* [Directions]: The copy you give must match the records exactly, except that it holds no images.
┌──
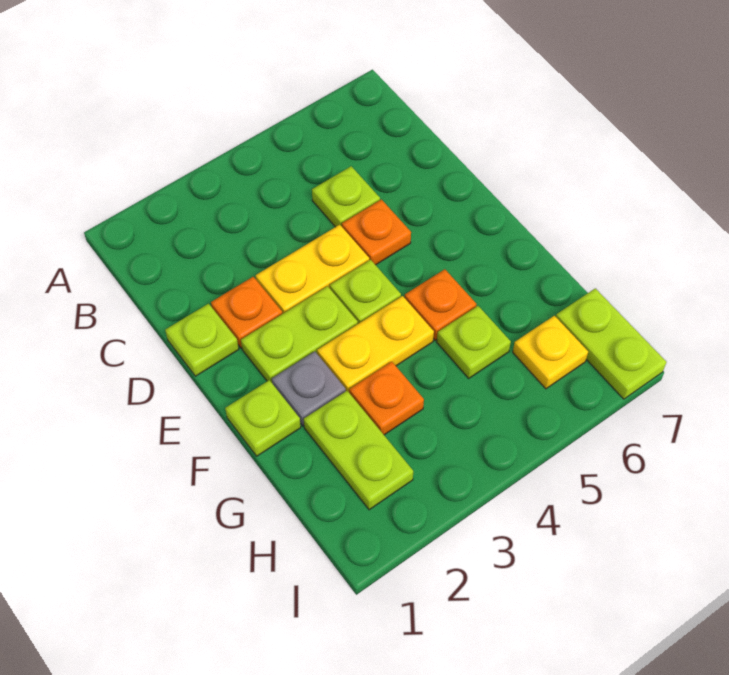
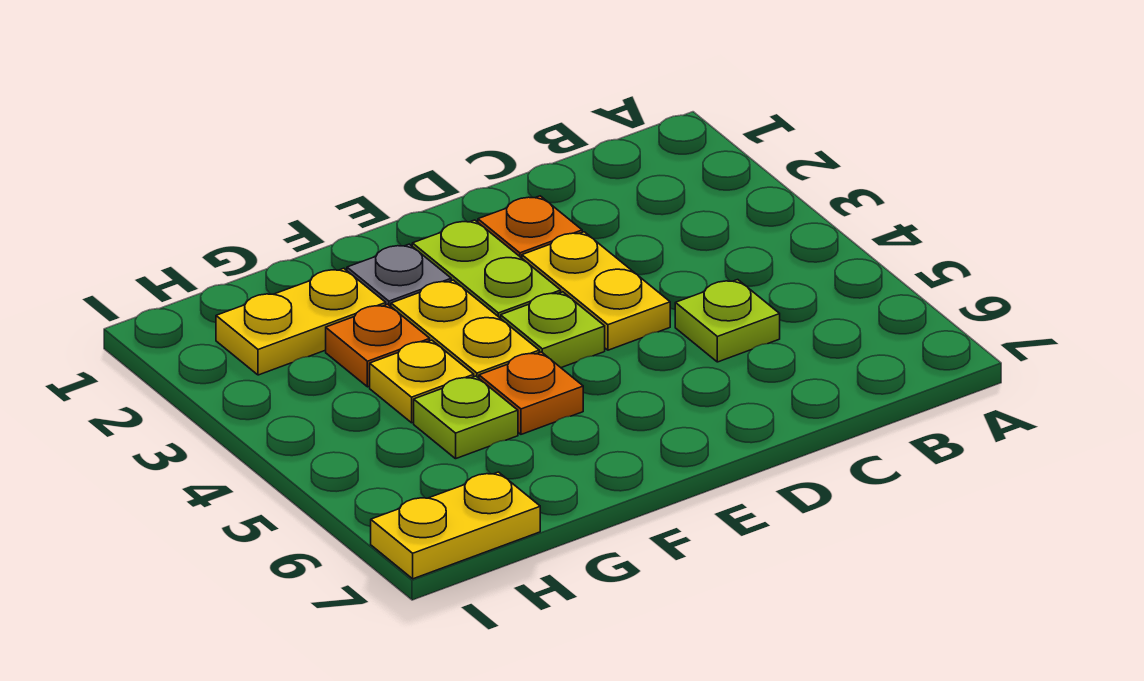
lime 1x1 plate [165,304,239,376] -> none
orange 1x1 plate [342,200,411,265] -> none
lime 1x1 plate [225,380,301,456] -> none
lime 1x2 plate [304,391,413,510] -> yellow 1x2 plate [216,268,386,375]
yellow 1x1 plate [513,316,588,389] -> yellow 1x1 plate moved to [370,340,474,423]
lime 1x2 plate [556,288,666,399] -> yellow 1x2 plate [371,472,540,579]

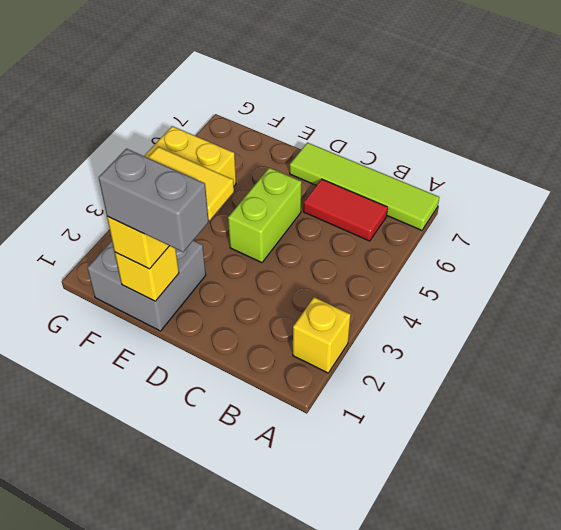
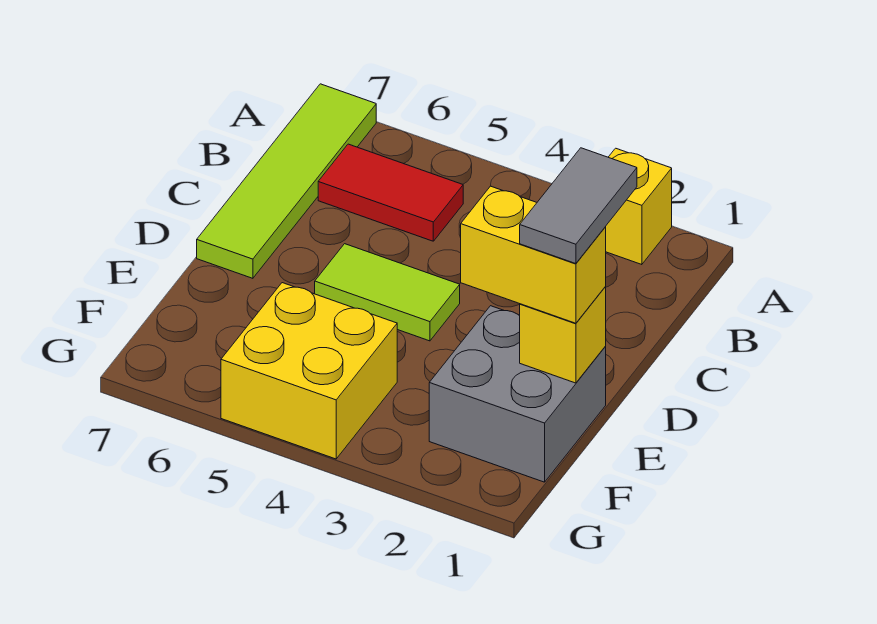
red 1x2 tile [303,179,388,241] -> red 1x2 tile turned to [318,144,463,241]
grey 1x2 brick [99,149,209,252] -> grey 1x2 tile [520,148,637,264]
yellow 1x2 tile [148,147,234,220] -> none
lime 1x2 brick [228,168,302,263] -> lime 1x2 tile [315,244,460,341]

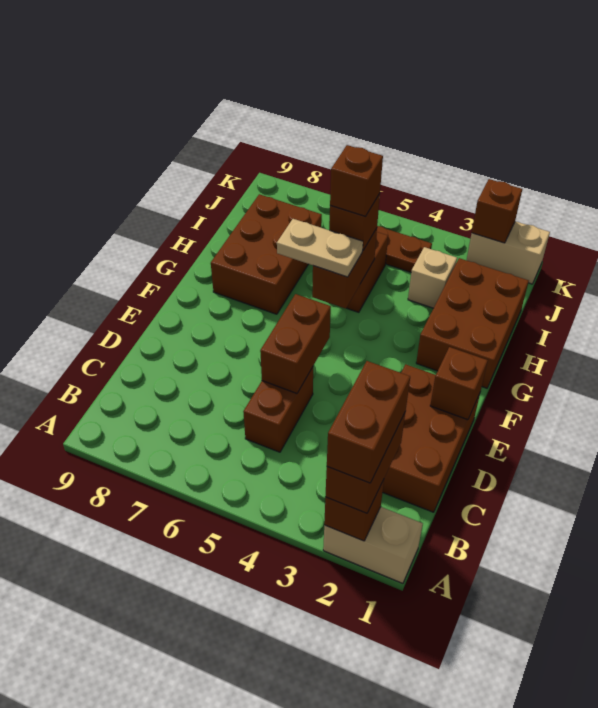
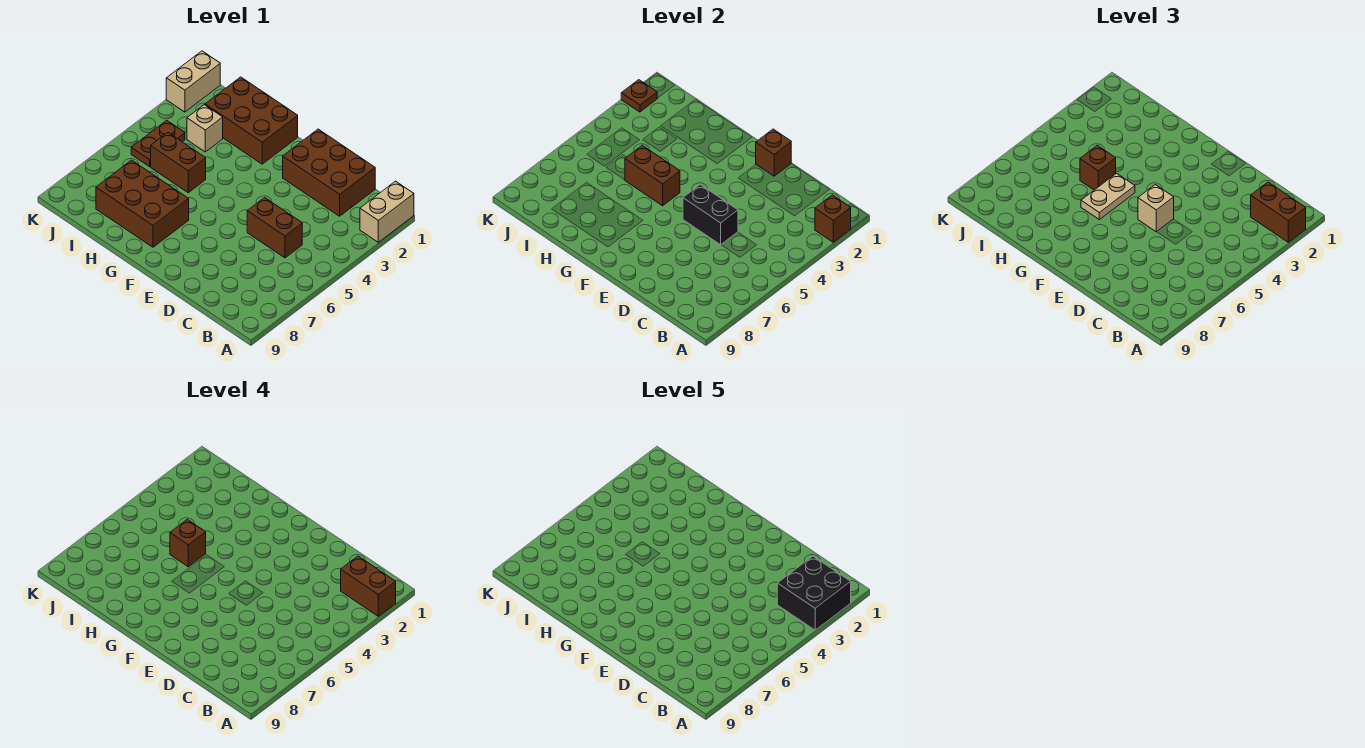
none -> black 2x2 brick [777,556,851,630]
brown 1x2 brick [260,294,331,393] -> black 1x2 brick [683,185,738,245]
none -> tan 1x1 brick [1138,185,1174,232]
brown 1x1 brick [472,179,522,243] -> brown 1x1 plate [621,80,657,112]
└──
* [Exercise solution]:
lime 1x1 plate [165,304,239,376] -> none
orange 1x1 plate [342,200,411,265] -> none
lime 1x1 plate [225,380,301,456] -> none
lime 1x2 plate [304,391,413,510] -> yellow 1x2 plate [216,268,386,375]
yellow 1x1 plate [513,316,588,389] -> yellow 1x1 plate moved to [370,340,474,423]
lime 1x2 plate [556,288,666,399] -> yellow 1x2 plate [371,472,540,579]

red 1x2 tile [303,179,388,241] -> red 1x2 tile turned to [318,144,463,241]
grey 1x2 brick [99,149,209,252] -> grey 1x2 tile [520,148,637,264]
yellow 1x2 tile [148,147,234,220] -> none
lime 1x2 brick [228,168,302,263] -> lime 1x2 tile [315,244,460,341]

none -> black 2x2 brick [777,556,851,630]
brown 1x2 brick [260,294,331,393] -> black 1x2 brick [683,185,738,245]
none -> tan 1x1 brick [1138,185,1174,232]
brown 1x1 brick [472,179,522,243] -> brown 1x1 plate [621,80,657,112]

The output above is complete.